## Your objective
Only the lines holding the string "spinning" are needed; copy each of them from the data.

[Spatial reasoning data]

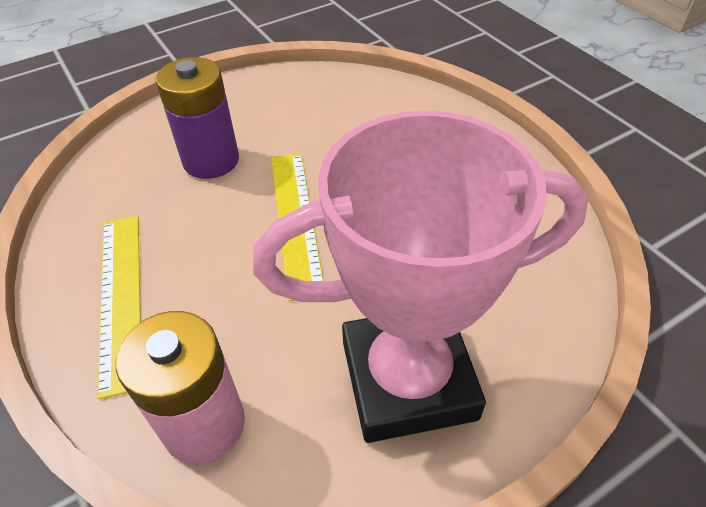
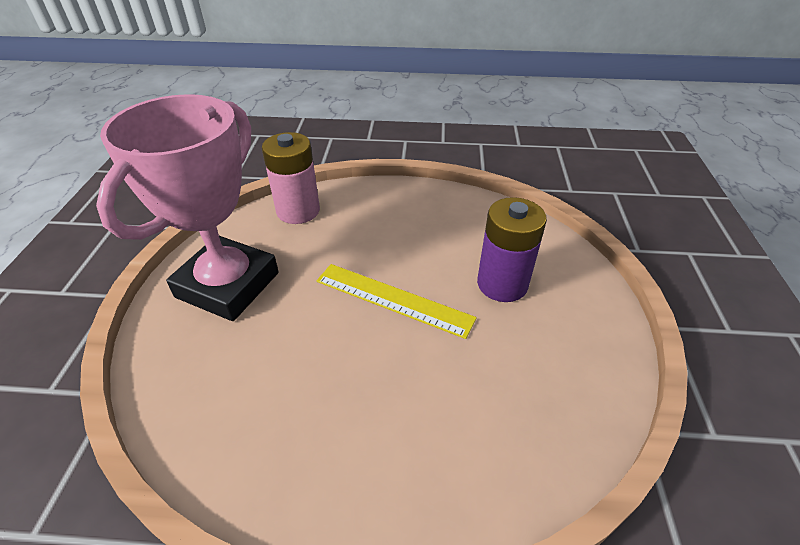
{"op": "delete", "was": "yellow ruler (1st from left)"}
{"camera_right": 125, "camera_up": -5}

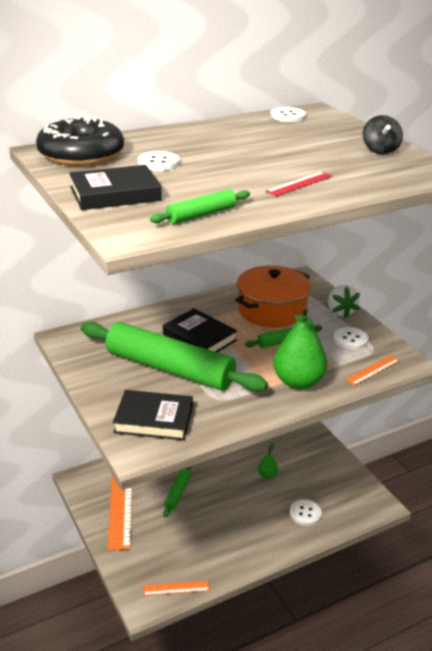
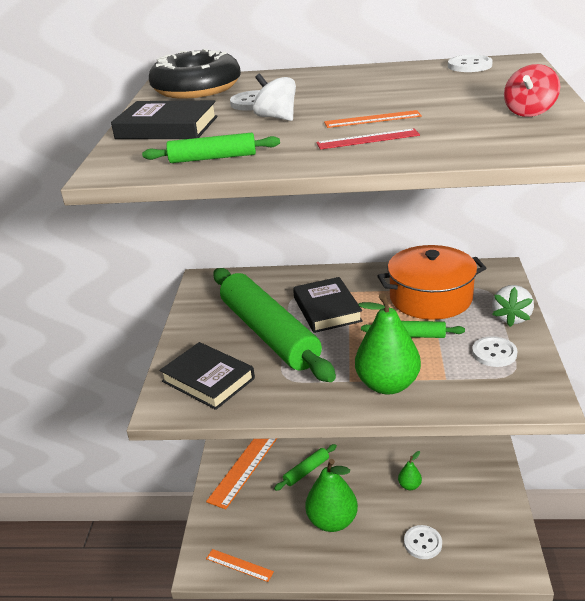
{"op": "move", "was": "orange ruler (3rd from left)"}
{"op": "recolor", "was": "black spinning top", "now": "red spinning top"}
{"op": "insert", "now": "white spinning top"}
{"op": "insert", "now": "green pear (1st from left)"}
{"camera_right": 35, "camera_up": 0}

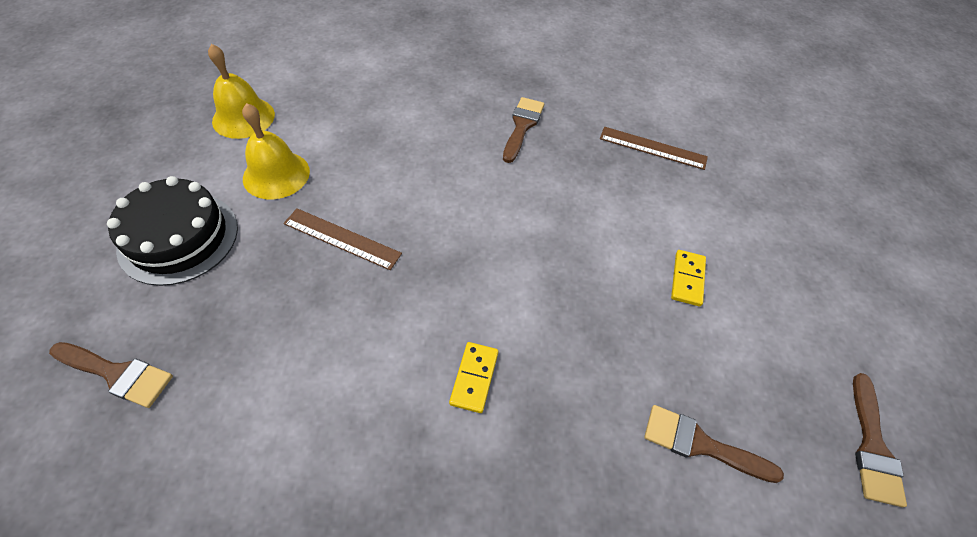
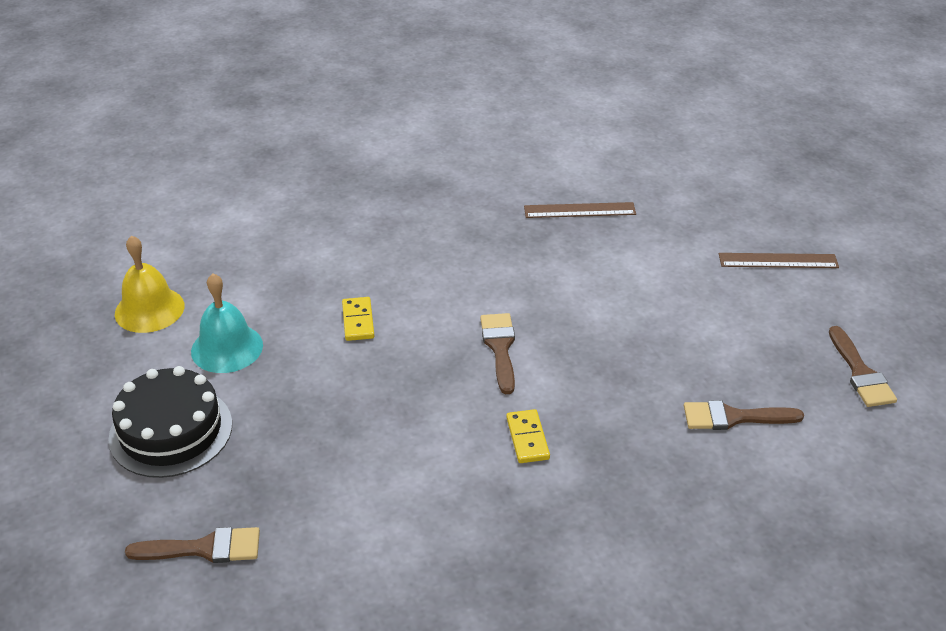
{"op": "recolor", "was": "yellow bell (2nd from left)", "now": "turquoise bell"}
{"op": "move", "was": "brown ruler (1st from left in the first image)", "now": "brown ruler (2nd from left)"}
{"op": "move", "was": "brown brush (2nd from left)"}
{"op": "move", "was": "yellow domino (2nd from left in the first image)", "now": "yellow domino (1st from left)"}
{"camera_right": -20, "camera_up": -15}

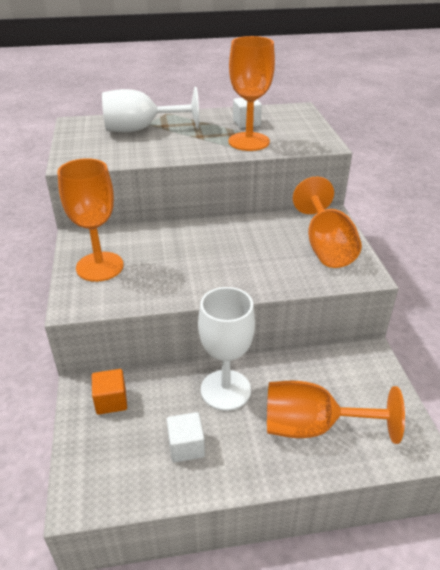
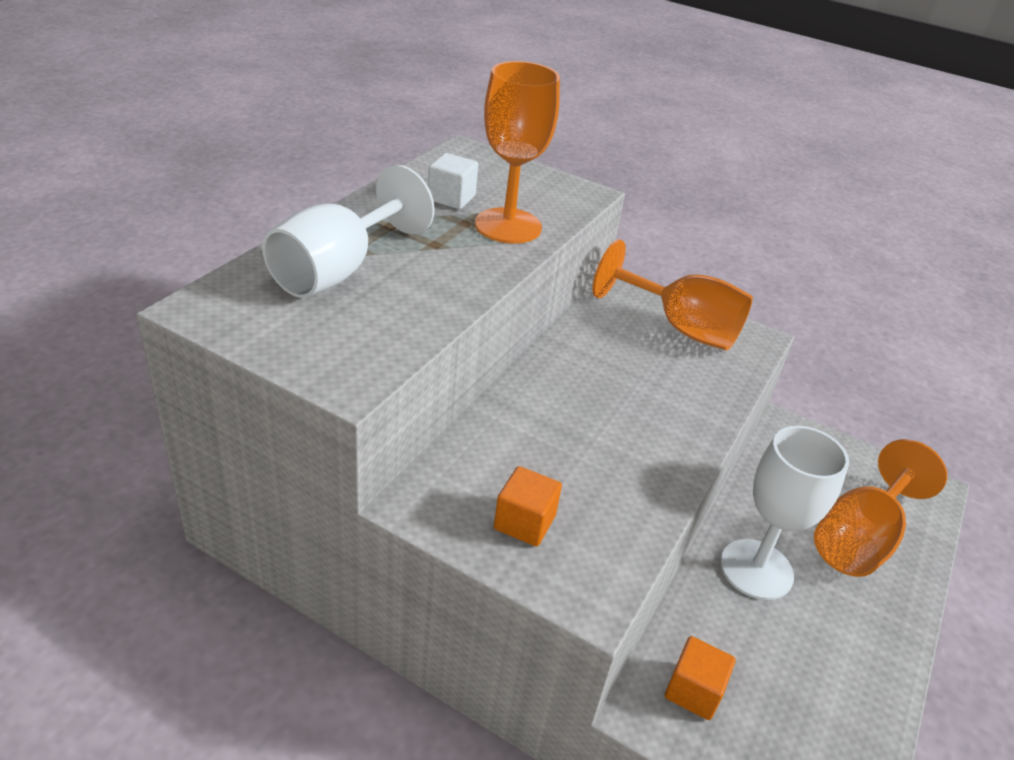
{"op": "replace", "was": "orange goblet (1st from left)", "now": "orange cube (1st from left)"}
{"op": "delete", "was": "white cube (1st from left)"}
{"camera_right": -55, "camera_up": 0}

## Expected answer
{"op": "recolor", "was": "black spinning top", "now": "red spinning top"}
{"op": "insert", "now": "white spinning top"}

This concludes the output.